(Saved data entries)
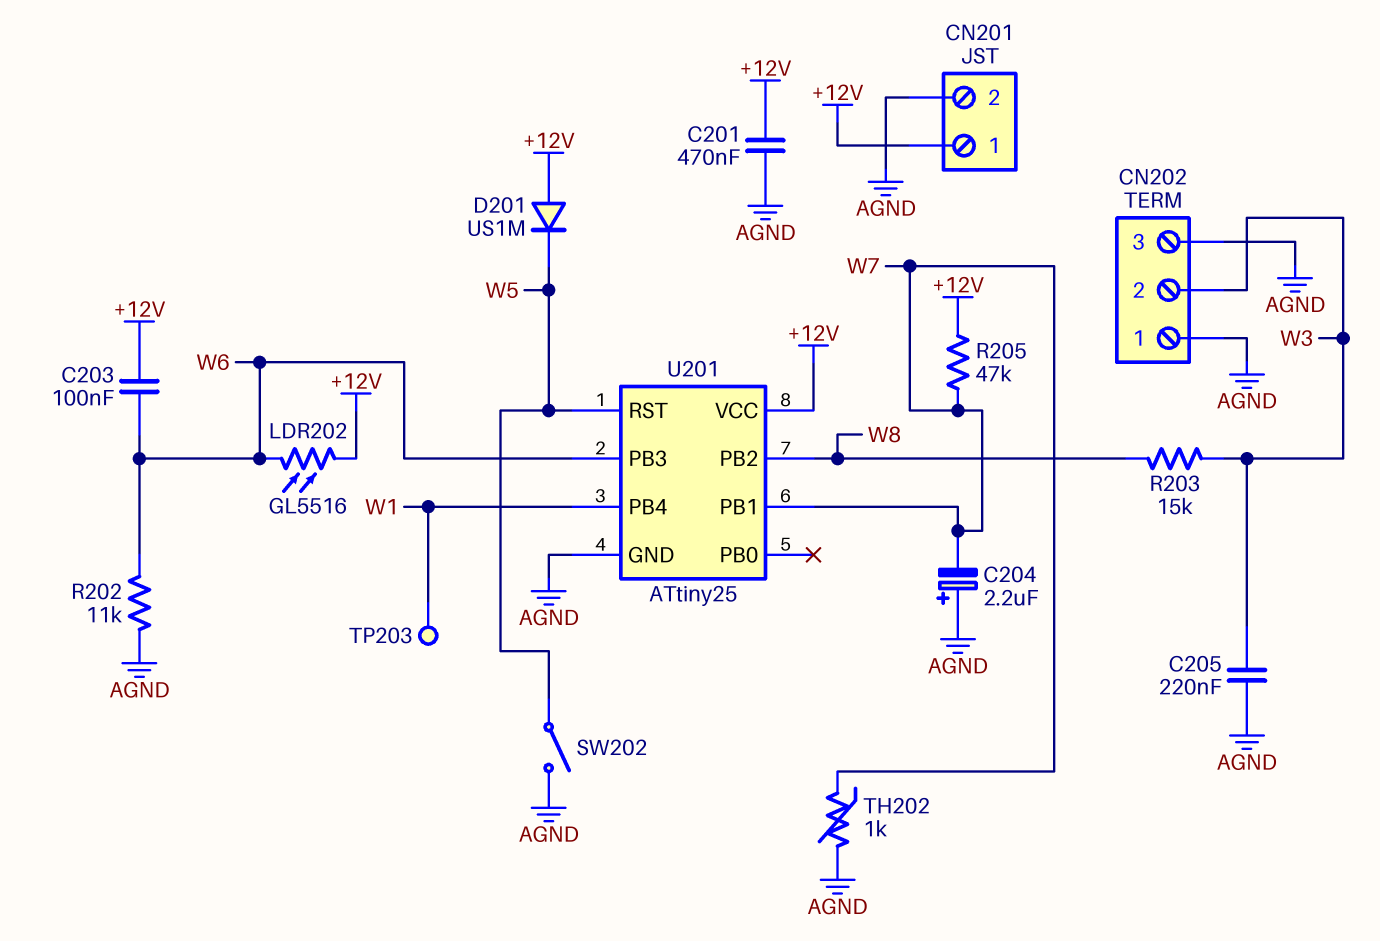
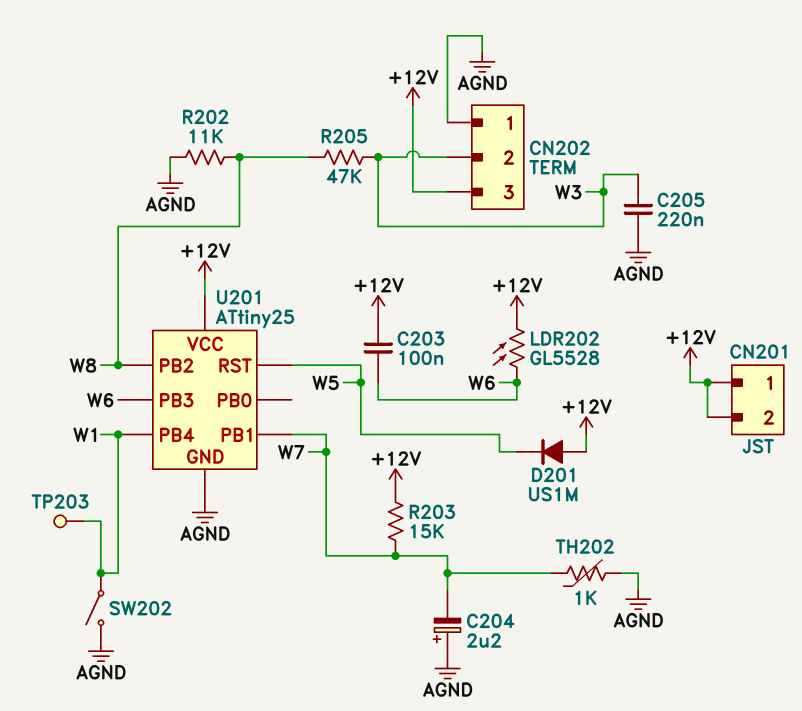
C201: 470nF (+12V, AGND) -> none
CN201 pin 2: AGND -> +12V
CN202 pin 3: AGND -> +12V
LDR202: GL5516 (+12V, W6) -> GL5528 (+12V, W6)
R202: 11k (AGND, W6) -> 11k (AGND, W8)
R203: 15k (W3, W8) -> 15k (+12V, W7)
R205: 47k (+12V, W7) -> 47k (W3, W8)
SW202: switch (AGND, W5) -> switch (AGND, W1)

- Task requirements -
Would you give the records again exactly, dropping the pictures?

- Written answer -
C201: 470nF (+12V, AGND) -> none
CN201 pin 2: AGND -> +12V
CN202 pin 3: AGND -> +12V
LDR202: GL5516 (+12V, W6) -> GL5528 (+12V, W6)
R202: 11k (AGND, W6) -> 11k (AGND, W8)
R203: 15k (W3, W8) -> 15k (+12V, W7)
R205: 47k (+12V, W7) -> 47k (W3, W8)
SW202: switch (AGND, W5) -> switch (AGND, W1)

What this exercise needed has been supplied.